Problem to solve: In the material below, find each line holding the string "green" and copy it.

Data under study:
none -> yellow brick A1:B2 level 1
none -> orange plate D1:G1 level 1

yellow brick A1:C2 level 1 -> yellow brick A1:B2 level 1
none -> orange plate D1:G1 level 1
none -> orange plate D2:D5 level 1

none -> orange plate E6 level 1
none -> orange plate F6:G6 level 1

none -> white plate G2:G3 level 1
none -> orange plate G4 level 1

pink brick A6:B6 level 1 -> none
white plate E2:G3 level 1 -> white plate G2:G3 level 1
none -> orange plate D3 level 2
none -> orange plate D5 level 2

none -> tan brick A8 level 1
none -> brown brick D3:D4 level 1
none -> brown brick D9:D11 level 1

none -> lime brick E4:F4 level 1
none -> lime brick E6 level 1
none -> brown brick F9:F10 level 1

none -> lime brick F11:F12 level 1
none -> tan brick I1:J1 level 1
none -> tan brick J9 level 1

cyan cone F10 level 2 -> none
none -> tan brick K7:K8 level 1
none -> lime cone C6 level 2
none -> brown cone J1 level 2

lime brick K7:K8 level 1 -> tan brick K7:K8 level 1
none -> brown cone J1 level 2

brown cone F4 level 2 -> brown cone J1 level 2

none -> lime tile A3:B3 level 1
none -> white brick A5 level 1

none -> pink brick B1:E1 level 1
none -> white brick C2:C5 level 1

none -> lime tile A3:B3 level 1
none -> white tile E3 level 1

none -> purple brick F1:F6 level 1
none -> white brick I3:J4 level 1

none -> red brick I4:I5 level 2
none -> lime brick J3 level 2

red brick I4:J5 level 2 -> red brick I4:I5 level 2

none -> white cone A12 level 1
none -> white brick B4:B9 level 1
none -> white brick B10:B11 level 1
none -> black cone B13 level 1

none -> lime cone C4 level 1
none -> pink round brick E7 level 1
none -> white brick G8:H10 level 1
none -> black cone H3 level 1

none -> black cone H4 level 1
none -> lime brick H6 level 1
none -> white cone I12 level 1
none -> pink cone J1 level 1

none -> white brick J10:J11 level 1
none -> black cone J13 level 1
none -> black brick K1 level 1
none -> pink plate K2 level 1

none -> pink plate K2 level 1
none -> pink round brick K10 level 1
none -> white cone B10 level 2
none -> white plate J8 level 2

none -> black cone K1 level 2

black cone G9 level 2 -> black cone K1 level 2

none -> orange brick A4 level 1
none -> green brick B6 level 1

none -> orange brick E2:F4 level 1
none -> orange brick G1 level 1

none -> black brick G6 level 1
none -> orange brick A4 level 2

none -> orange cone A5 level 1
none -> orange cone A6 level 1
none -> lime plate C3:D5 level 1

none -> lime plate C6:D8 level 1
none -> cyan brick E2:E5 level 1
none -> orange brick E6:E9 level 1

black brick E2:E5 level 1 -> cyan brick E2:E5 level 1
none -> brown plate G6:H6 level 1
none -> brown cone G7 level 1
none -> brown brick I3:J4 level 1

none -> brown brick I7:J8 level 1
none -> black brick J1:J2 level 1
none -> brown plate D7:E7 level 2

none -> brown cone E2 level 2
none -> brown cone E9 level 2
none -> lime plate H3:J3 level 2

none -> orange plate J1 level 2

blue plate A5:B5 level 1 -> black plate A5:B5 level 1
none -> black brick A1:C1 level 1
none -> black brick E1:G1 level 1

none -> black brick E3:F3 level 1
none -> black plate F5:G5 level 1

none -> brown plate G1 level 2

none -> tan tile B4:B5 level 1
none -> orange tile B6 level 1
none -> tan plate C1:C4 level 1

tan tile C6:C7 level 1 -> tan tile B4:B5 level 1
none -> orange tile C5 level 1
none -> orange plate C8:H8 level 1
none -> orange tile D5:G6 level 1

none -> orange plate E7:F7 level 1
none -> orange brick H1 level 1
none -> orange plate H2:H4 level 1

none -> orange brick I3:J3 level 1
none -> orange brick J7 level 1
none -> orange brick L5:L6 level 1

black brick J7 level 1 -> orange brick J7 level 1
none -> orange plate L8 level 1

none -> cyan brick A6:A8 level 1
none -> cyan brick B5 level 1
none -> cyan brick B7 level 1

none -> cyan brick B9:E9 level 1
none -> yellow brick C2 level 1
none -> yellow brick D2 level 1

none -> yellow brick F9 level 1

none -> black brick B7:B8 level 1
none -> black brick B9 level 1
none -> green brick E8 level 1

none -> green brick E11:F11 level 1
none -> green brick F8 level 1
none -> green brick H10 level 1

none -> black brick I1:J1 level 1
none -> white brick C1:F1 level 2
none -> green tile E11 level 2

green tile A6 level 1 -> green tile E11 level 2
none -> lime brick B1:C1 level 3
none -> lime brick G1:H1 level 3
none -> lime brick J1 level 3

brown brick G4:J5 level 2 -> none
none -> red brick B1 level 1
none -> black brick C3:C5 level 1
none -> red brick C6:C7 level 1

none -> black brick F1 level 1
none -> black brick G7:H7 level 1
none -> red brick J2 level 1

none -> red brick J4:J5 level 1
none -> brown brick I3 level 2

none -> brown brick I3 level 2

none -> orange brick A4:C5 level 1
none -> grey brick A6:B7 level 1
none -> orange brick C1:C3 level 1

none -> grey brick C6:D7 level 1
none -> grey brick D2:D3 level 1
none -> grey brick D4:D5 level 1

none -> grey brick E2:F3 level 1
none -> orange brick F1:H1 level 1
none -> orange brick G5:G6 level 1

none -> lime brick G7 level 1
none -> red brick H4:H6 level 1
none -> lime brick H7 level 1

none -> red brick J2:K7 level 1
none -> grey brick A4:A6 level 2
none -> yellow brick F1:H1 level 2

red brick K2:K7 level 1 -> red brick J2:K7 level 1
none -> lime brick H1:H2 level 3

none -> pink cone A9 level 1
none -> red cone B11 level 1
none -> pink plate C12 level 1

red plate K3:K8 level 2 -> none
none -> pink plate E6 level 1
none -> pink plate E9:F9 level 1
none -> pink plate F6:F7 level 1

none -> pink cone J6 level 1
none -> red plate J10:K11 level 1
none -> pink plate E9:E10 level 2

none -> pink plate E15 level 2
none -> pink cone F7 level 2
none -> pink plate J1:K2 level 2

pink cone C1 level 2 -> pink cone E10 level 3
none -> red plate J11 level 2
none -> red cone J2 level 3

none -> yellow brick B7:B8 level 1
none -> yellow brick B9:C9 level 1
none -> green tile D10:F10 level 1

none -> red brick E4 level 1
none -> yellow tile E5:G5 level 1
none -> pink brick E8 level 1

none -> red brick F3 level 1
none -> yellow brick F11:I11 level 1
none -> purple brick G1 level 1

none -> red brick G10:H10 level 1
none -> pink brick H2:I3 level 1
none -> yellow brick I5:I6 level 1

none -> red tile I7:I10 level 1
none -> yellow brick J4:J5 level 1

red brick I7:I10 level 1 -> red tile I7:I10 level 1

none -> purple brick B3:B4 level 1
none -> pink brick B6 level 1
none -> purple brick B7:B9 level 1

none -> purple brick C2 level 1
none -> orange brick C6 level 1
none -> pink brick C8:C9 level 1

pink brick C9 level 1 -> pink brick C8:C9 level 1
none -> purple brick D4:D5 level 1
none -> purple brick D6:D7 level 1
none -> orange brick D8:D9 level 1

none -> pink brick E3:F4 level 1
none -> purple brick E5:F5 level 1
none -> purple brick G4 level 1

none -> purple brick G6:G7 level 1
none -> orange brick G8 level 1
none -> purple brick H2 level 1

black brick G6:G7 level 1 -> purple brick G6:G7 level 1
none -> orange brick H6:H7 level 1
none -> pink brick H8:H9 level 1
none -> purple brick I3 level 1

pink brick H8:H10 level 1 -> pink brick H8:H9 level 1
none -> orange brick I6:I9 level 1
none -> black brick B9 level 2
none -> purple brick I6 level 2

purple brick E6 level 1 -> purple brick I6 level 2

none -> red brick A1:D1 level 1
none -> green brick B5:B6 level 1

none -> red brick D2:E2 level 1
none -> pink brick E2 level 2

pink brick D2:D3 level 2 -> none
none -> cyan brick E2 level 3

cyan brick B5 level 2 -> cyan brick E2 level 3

Completed task:
none -> green brick B6 level 1
none -> green brick E8 level 1
none -> green brick E11:F11 level 1
none -> green brick F8 level 1
none -> green brick H10 level 1
none -> green tile E11 level 2
green tile A6 level 1 -> green tile E11 level 2
none -> green tile D10:F10 level 1
none -> green brick B5:B6 level 1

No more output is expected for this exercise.